## Counted item lists
-*-*-

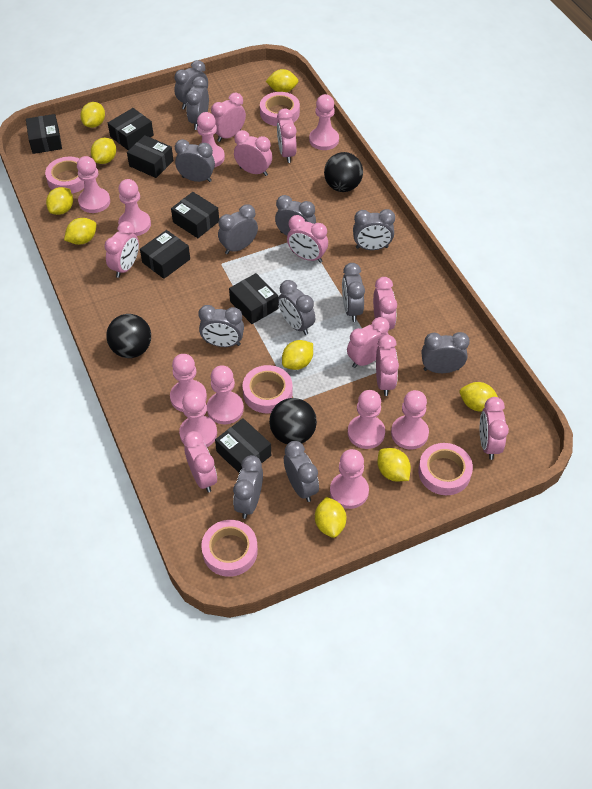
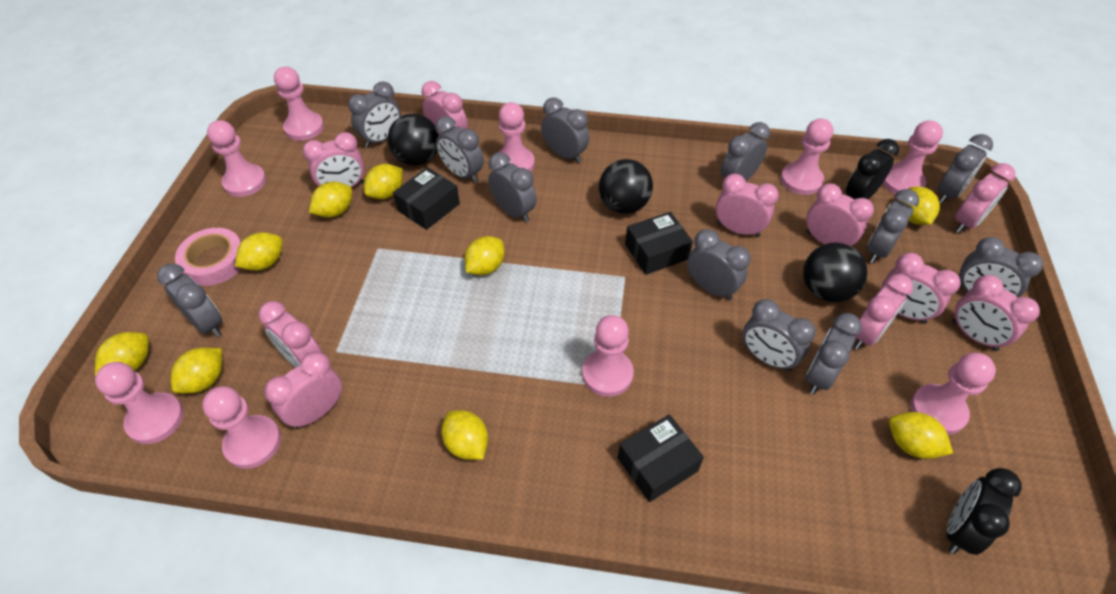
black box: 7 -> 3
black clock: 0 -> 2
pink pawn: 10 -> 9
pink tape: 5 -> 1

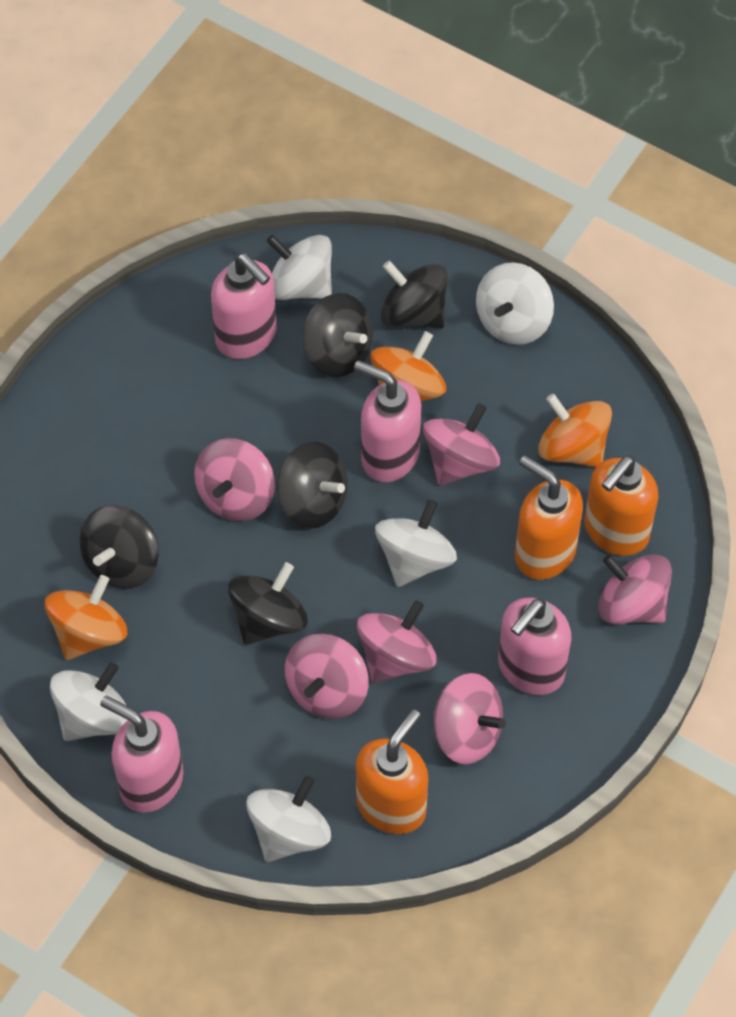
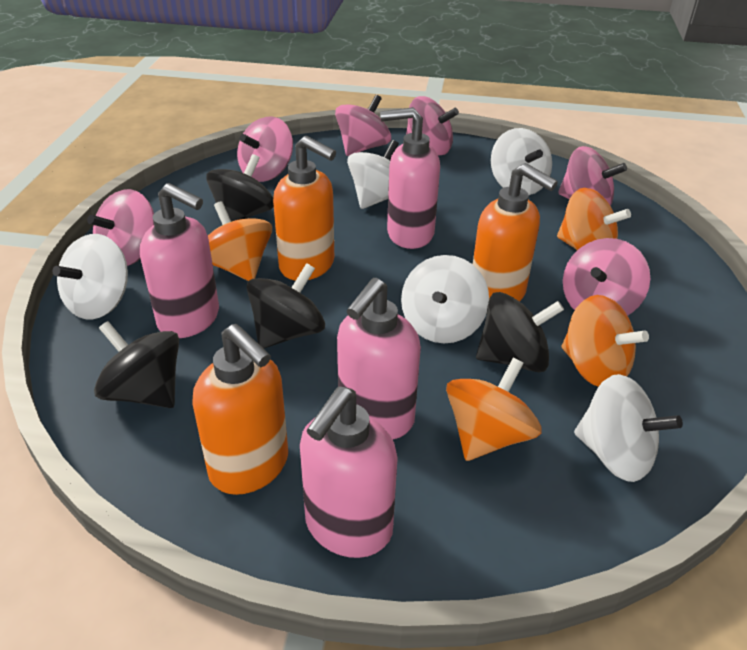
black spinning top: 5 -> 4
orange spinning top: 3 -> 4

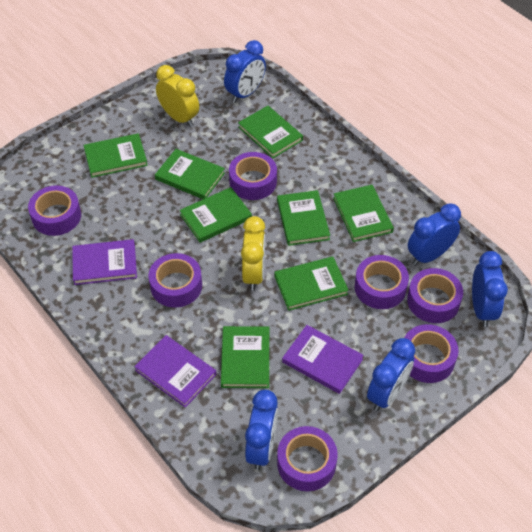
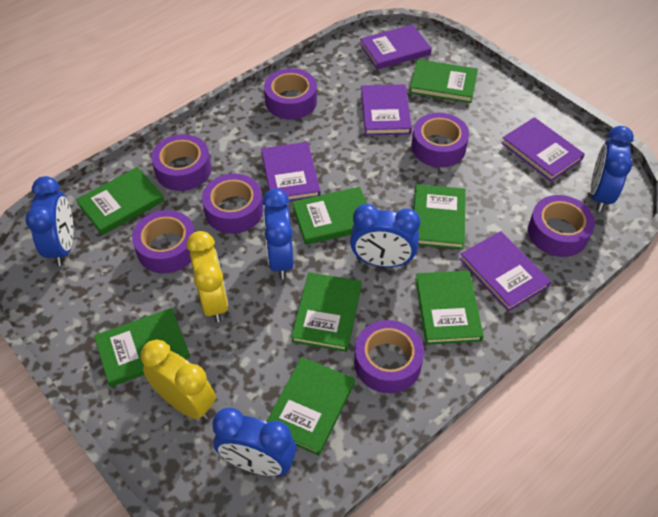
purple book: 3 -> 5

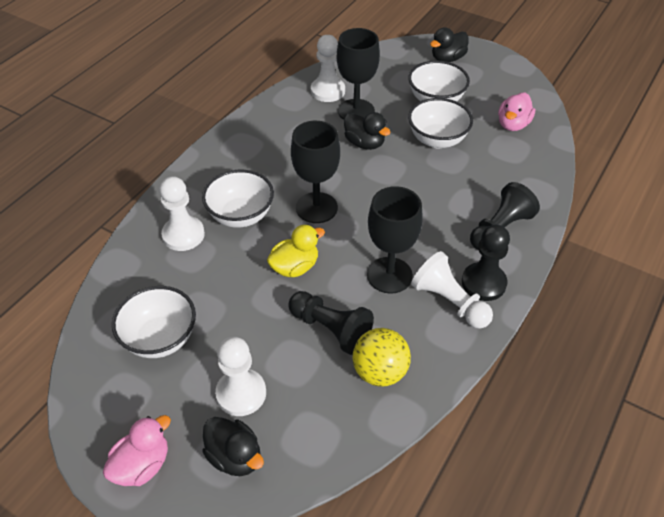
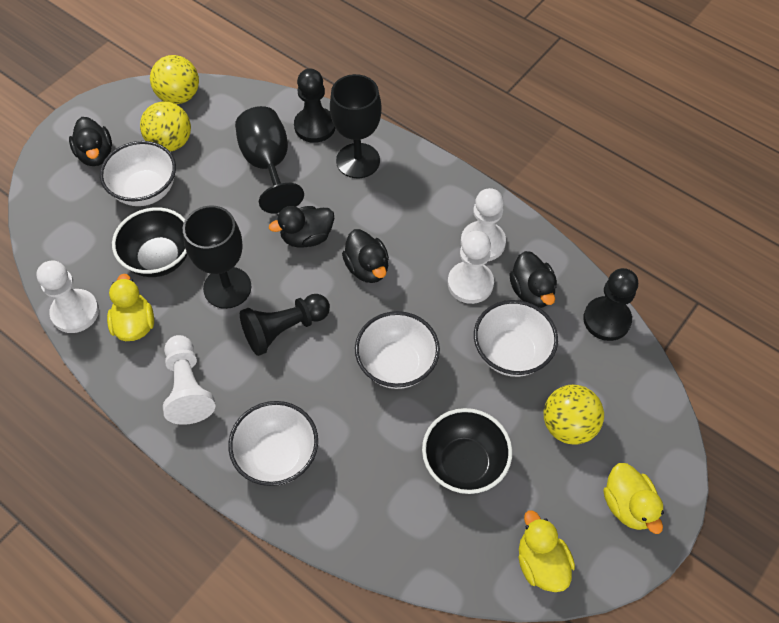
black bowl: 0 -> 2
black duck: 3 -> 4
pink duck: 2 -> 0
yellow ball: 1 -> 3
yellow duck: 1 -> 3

-*-*-

## What to produce
Please output an exact repetition of the lines from the line containing "pink pawn: 10 -> 9" to the end of the records, both included, with no pictures and no additional text.

## Result for this exercise
pink pawn: 10 -> 9
pink tape: 5 -> 1

black spinning top: 5 -> 4
orange spinning top: 3 -> 4

purple book: 3 -> 5

black bowl: 0 -> 2
black duck: 3 -> 4
pink duck: 2 -> 0
yellow ball: 1 -> 3
yellow duck: 1 -> 3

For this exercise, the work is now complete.